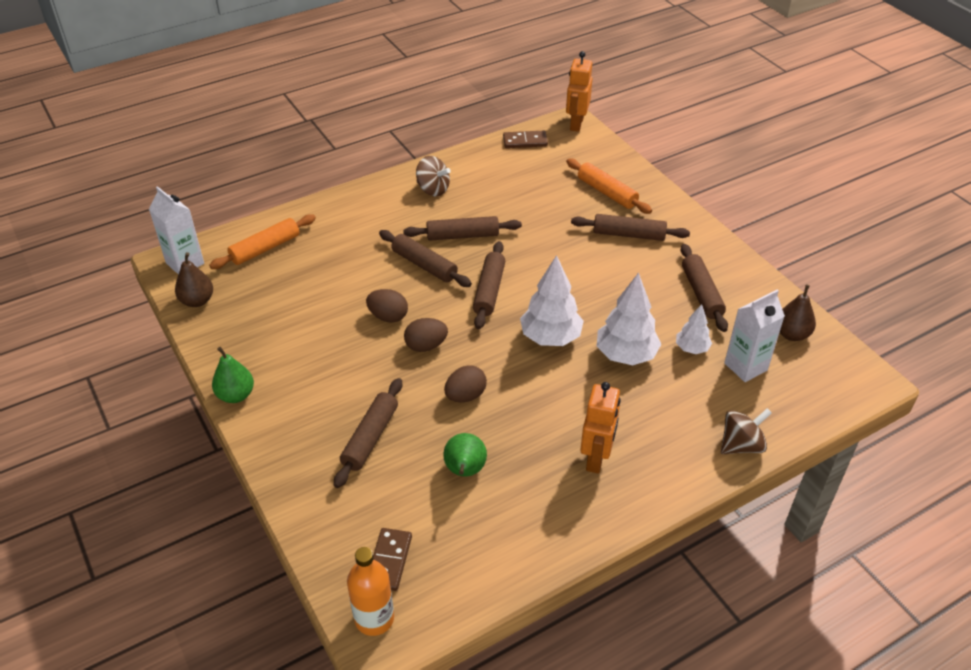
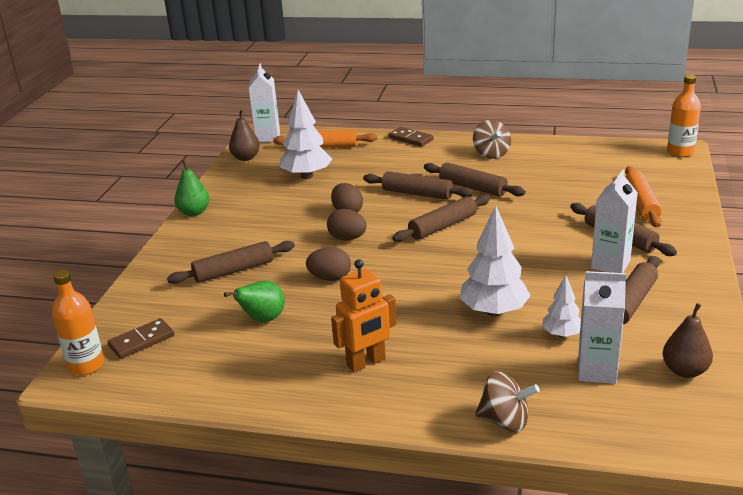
camera: 45 degrees right, 15 degrees down
(424, 265) = (417, 194): brown rolling pin -> brown rolling pin turned 60 degrees counterclockwise
(525, 141) = (614, 149): brown domino -> brown domino (411, 139)
(550, 337) = (447, 273): white tree -> white tree (307, 176)
(576, 124) = (680, 152): orange robot -> orange bottle
(651, 265) = (610, 264): none -> white carton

» The problem
What is the number of lines in the records that contain the word "brown"? Answer with the number and nothing else.

» Problem solution
2